TASK: Repeat exactly the lines that run from the start of the records below to the line with "rotate: TurquoiseFork 294", including both of those lines but not the pictures.

Object tracking records:
————
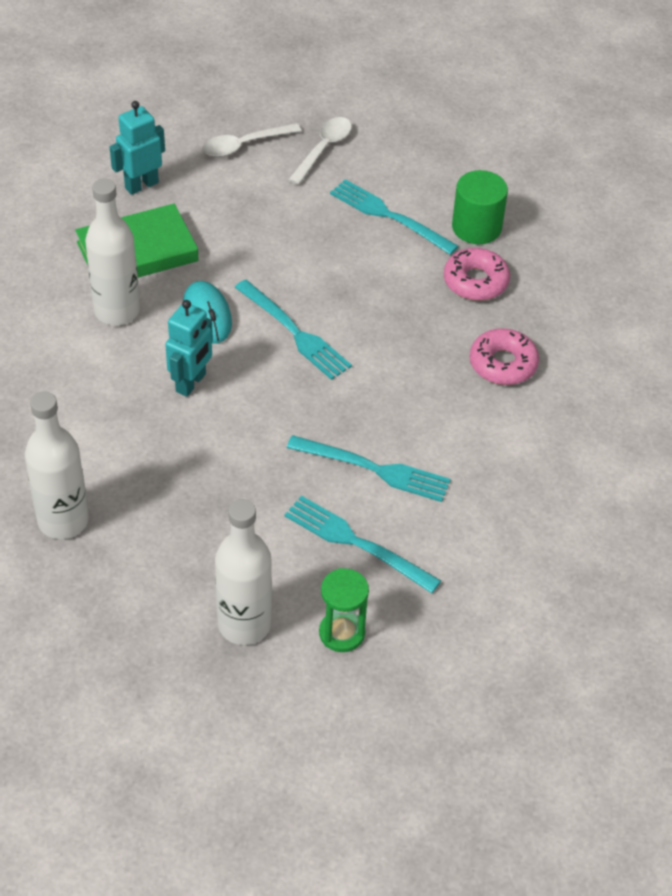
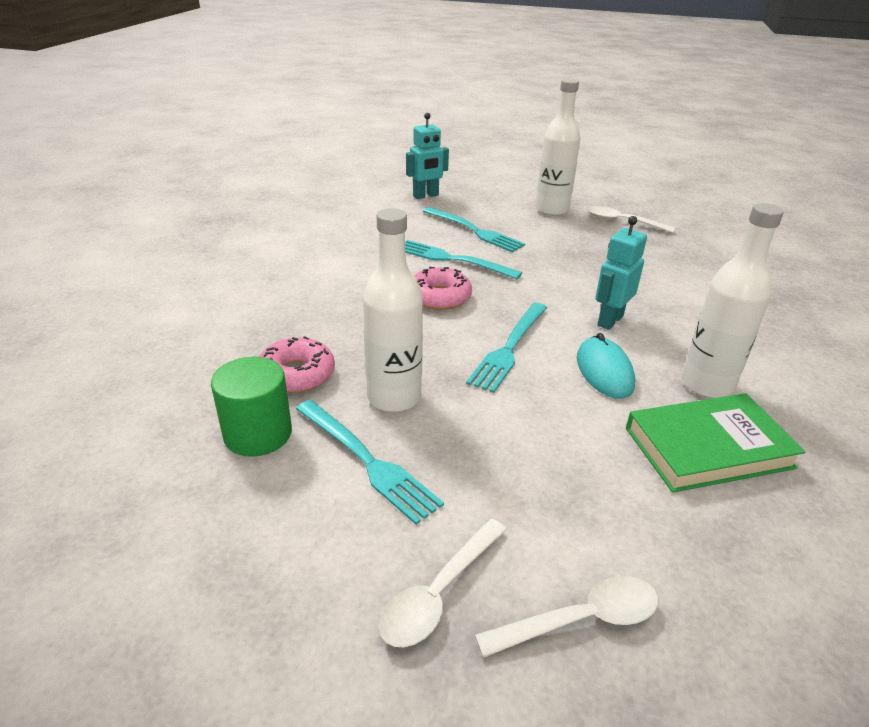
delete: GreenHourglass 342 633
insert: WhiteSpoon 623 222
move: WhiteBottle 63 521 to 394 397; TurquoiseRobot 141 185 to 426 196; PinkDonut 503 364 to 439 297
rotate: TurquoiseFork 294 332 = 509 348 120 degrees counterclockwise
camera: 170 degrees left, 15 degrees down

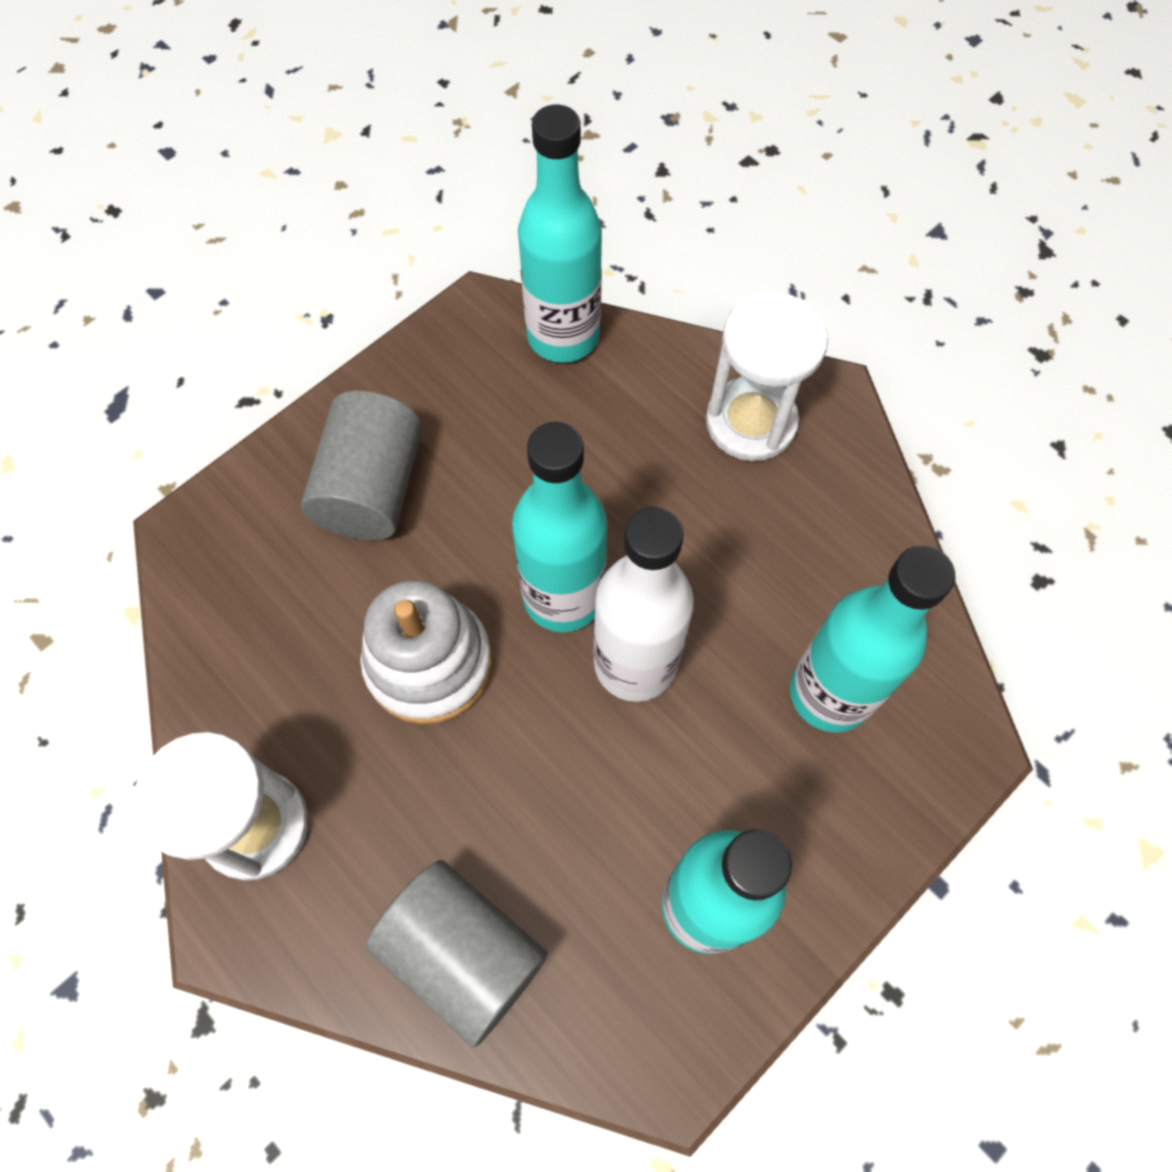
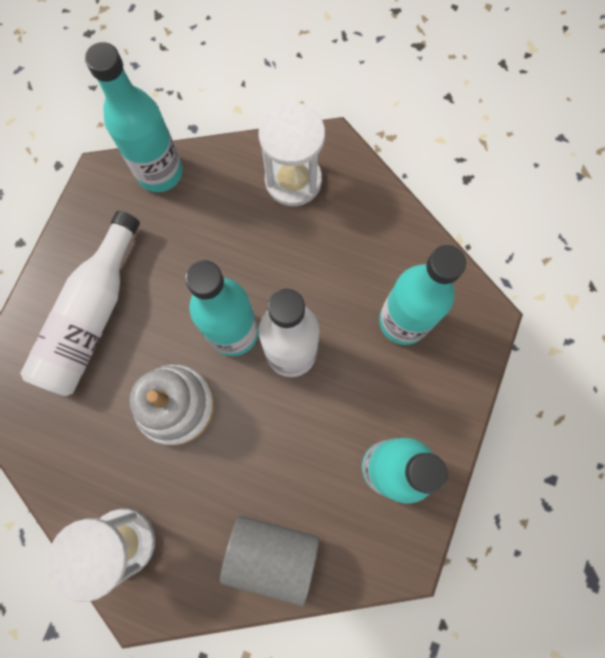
replace: GreyCylinder 372 488 to WhiteBottle 91 317
camera: 25 degrees left, 10 degrees up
————
ANSWER FOR THE TASK:
delete: GreenHourglass 342 633
insert: WhiteSpoon 623 222
move: WhiteBottle 63 521 to 394 397; TurquoiseRobot 141 185 to 426 196; PinkDonut 503 364 to 439 297
rotate: TurquoiseFork 294 332 = 509 348 120 degrees counterclockwise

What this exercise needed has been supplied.